Instructions to follow
Please figure out how many lines in the material contain "SERVO", and give only that number.
****************
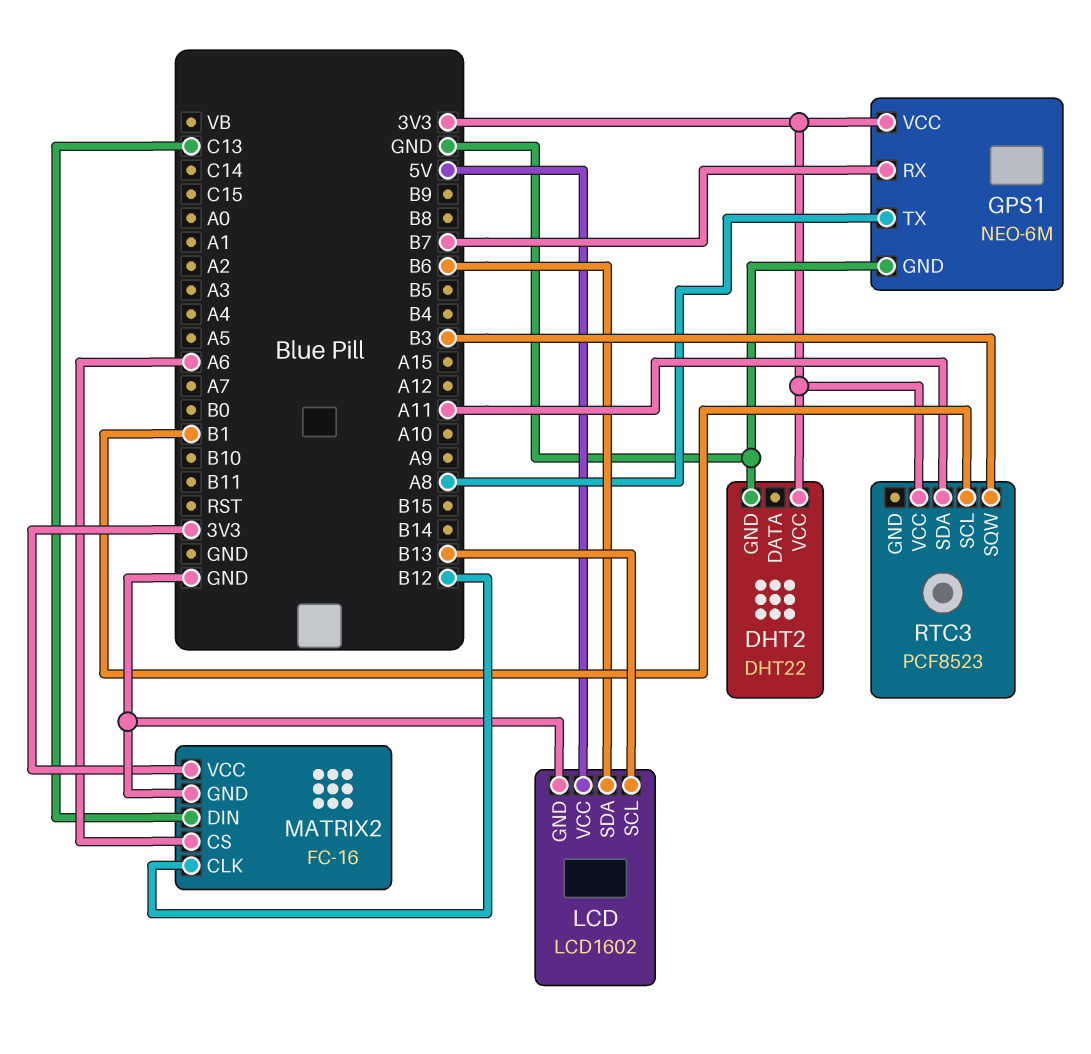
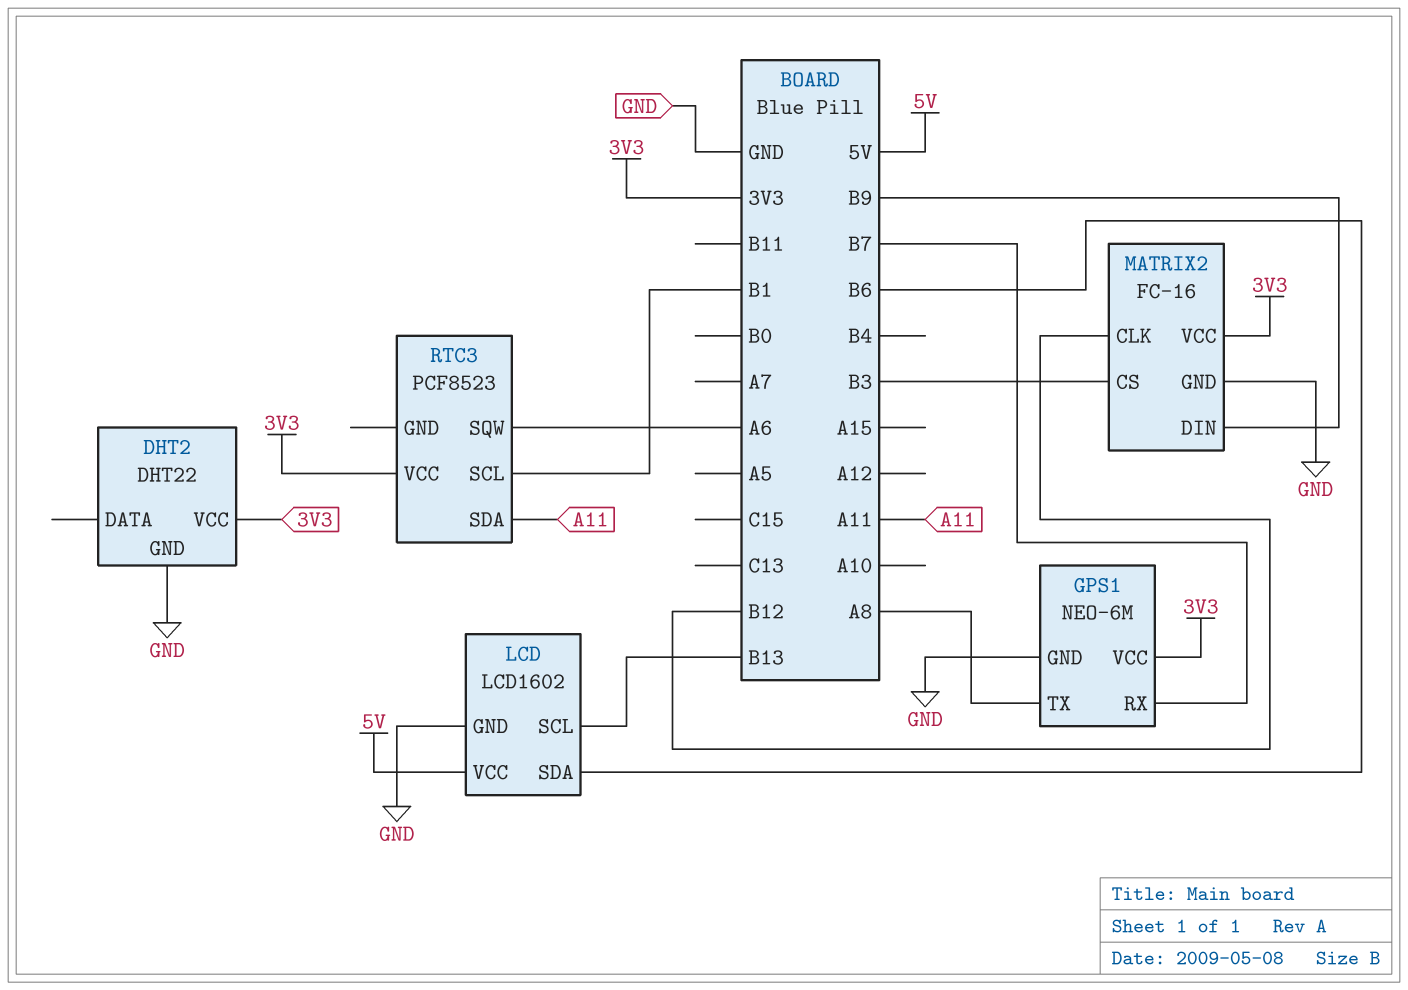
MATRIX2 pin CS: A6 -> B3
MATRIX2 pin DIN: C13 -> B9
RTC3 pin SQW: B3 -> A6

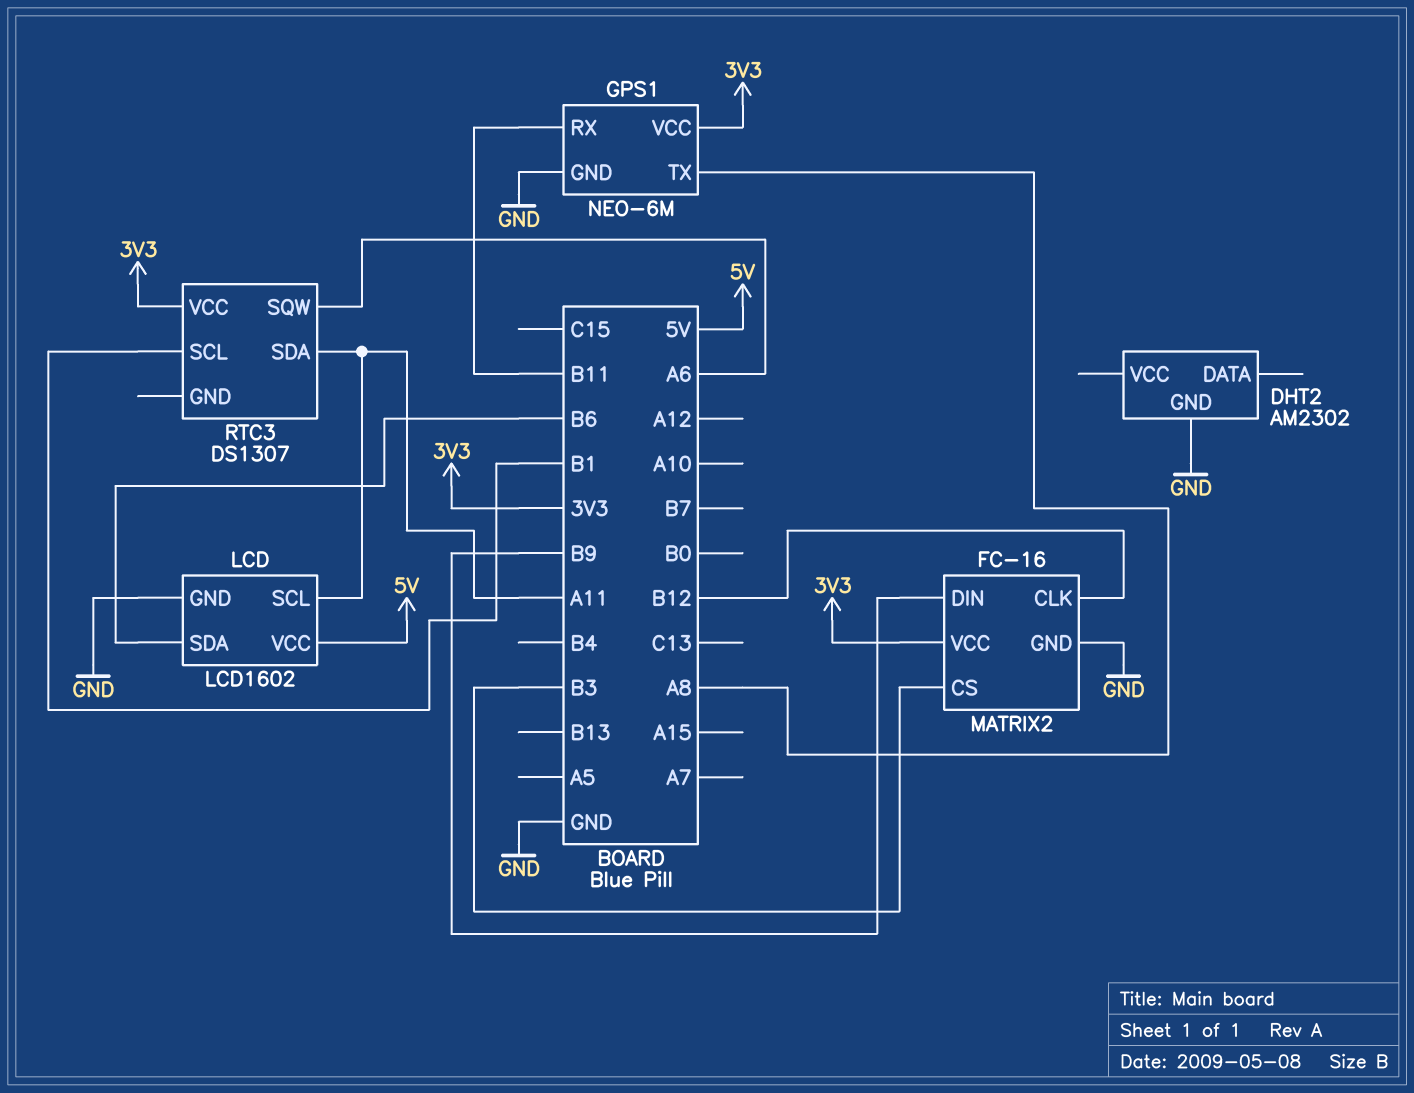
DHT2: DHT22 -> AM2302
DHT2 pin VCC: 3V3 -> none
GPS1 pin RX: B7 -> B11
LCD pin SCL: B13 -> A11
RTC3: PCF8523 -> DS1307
****************
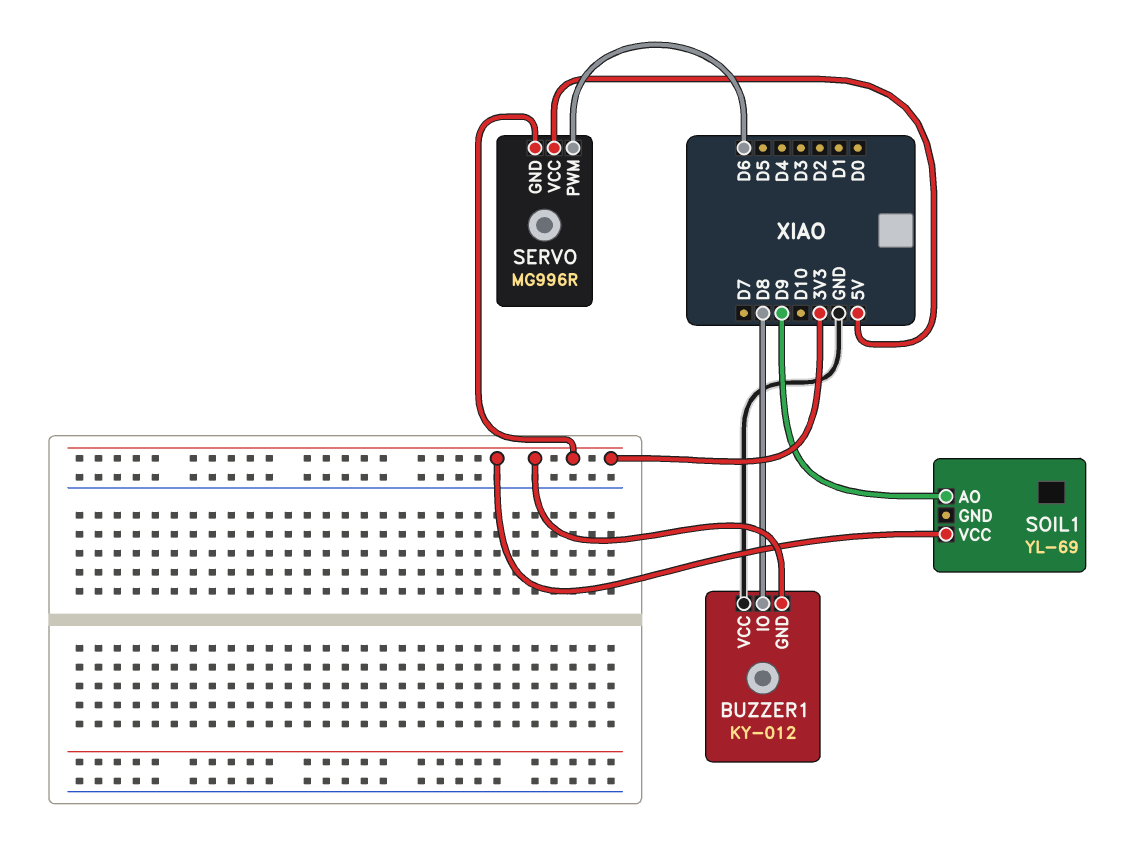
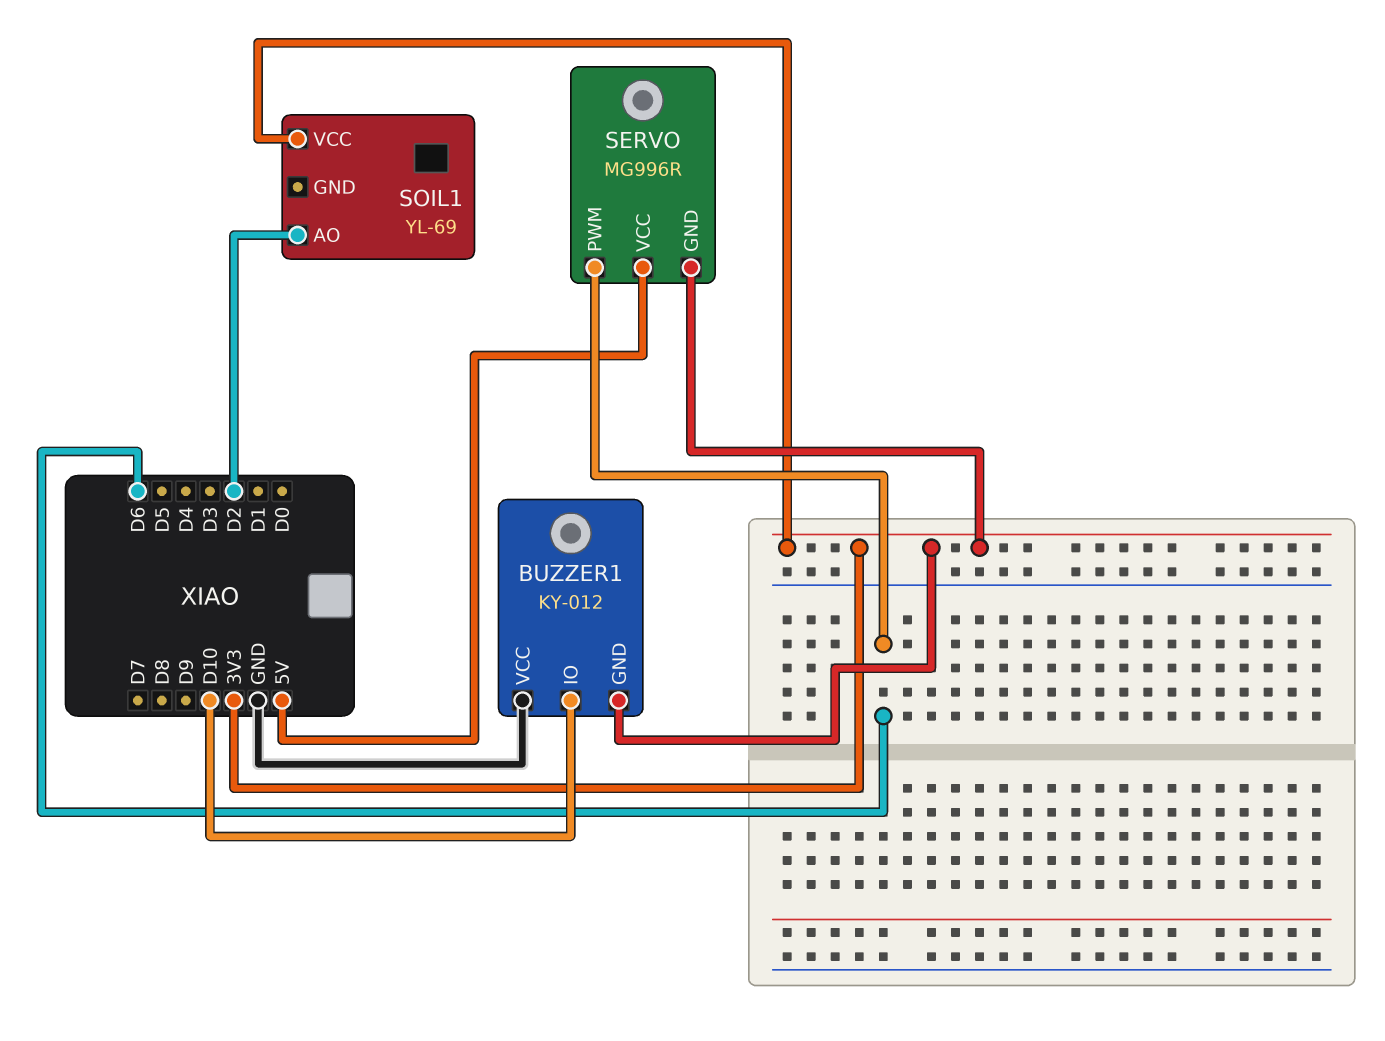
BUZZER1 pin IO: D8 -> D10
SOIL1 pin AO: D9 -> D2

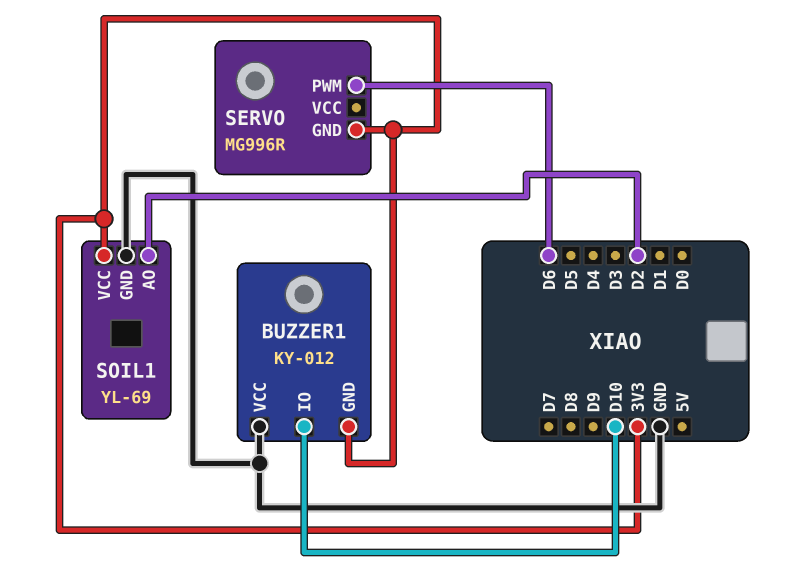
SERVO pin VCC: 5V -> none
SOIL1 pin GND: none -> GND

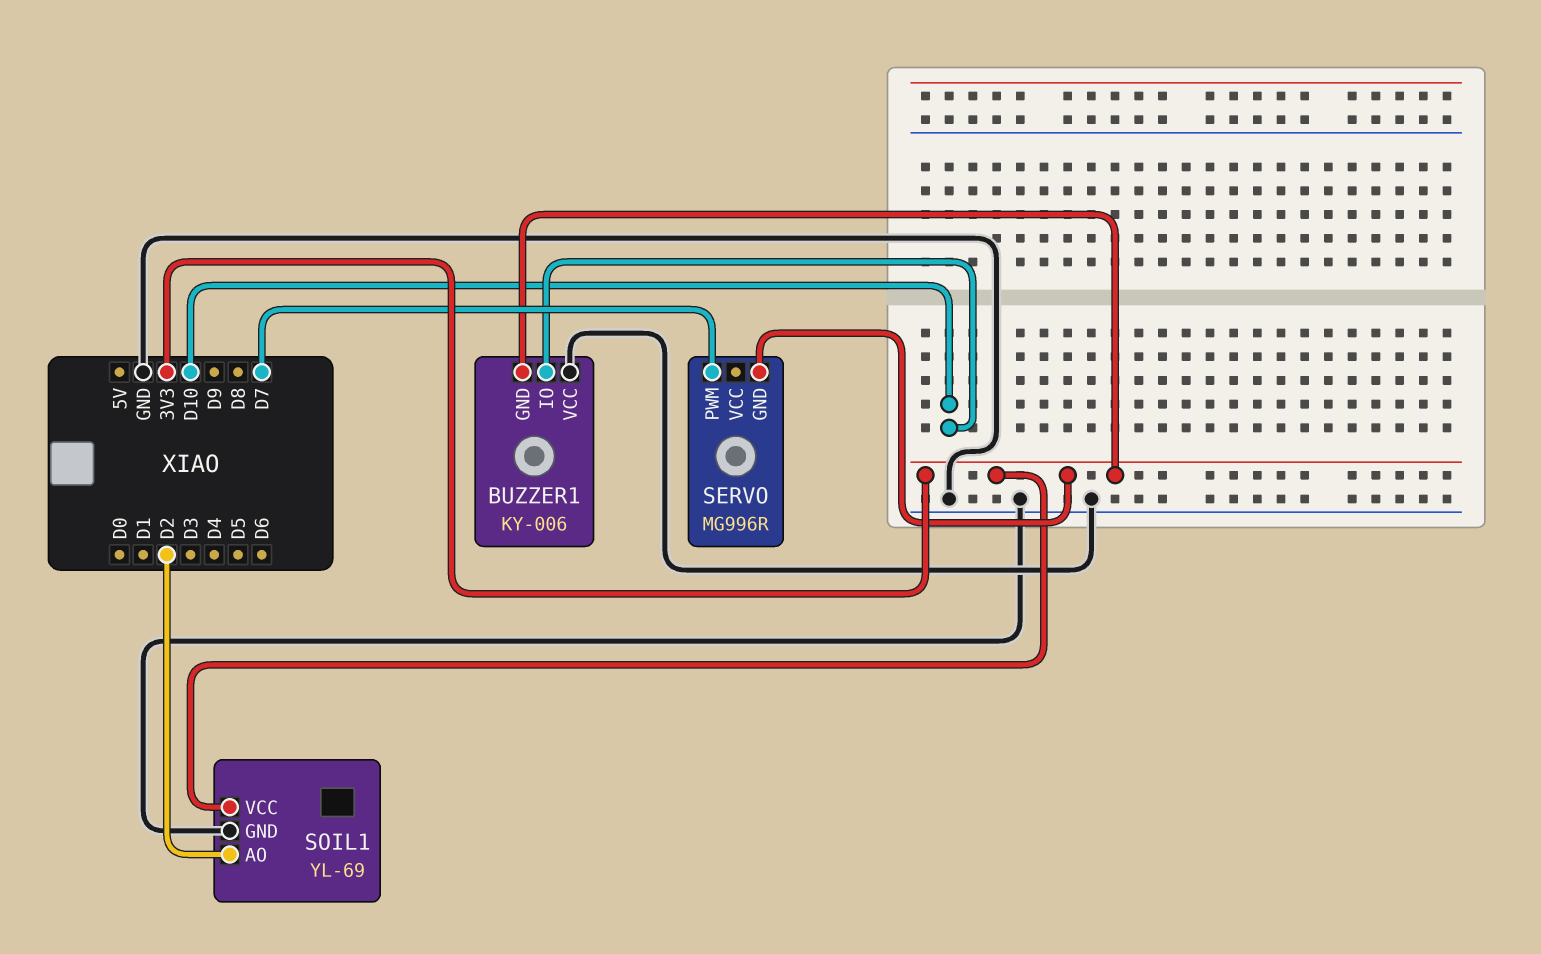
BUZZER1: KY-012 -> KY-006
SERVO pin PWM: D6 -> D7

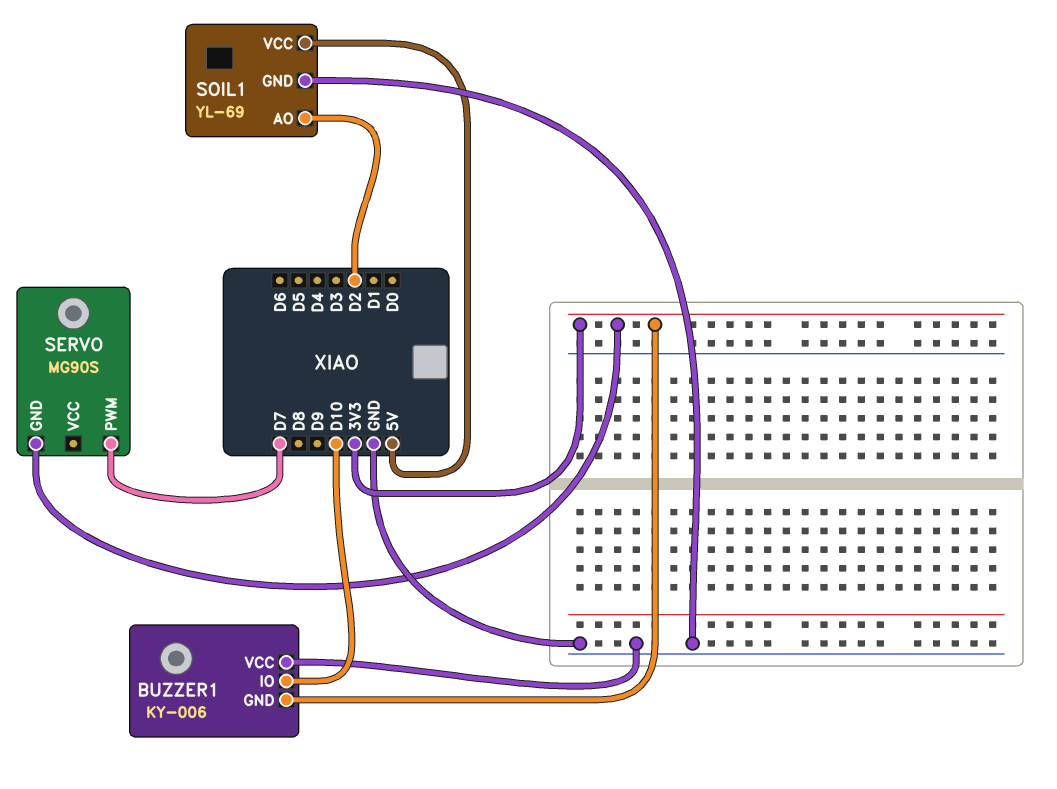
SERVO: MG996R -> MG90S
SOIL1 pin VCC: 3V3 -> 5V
****************
Exercise output
3